##### Material for this exercise
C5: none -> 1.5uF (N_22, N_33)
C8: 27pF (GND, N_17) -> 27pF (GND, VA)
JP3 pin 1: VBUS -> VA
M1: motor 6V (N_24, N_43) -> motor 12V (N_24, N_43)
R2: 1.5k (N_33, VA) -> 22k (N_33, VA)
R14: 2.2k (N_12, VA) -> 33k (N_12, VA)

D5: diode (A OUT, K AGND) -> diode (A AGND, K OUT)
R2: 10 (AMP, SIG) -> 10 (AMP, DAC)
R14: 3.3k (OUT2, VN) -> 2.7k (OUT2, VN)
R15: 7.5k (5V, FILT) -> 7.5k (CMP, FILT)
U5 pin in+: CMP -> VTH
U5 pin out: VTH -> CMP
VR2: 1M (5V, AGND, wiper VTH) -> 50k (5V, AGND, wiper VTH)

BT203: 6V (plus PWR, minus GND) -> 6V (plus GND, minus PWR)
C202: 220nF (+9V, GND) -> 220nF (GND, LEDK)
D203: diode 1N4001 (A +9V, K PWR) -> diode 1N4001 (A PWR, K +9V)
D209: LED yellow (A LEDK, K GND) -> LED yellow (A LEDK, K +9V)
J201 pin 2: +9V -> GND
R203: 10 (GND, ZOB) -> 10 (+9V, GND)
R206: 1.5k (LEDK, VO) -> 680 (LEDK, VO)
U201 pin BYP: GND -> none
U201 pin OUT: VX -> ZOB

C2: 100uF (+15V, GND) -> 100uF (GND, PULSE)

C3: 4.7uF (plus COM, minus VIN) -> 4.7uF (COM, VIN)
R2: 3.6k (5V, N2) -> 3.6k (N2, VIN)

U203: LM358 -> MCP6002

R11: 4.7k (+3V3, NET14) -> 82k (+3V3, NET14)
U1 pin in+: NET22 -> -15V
##########
> _Work item_
Restate word for word the lines from the one holding "R206: 1.5k (LEDK, VO) -> 680 (LEDK, VO)" to the end of the listing, both ends included, and nothing more.

> _Task solution_
R206: 1.5k (LEDK, VO) -> 680 (LEDK, VO)
U201 pin BYP: GND -> none
U201 pin OUT: VX -> ZOB

C2: 100uF (+15V, GND) -> 100uF (GND, PULSE)

C3: 4.7uF (plus COM, minus VIN) -> 4.7uF (COM, VIN)
R2: 3.6k (5V, N2) -> 3.6k (N2, VIN)

U203: LM358 -> MCP6002

R11: 4.7k (+3V3, NET14) -> 82k (+3V3, NET14)
U1 pin in+: NET22 -> -15V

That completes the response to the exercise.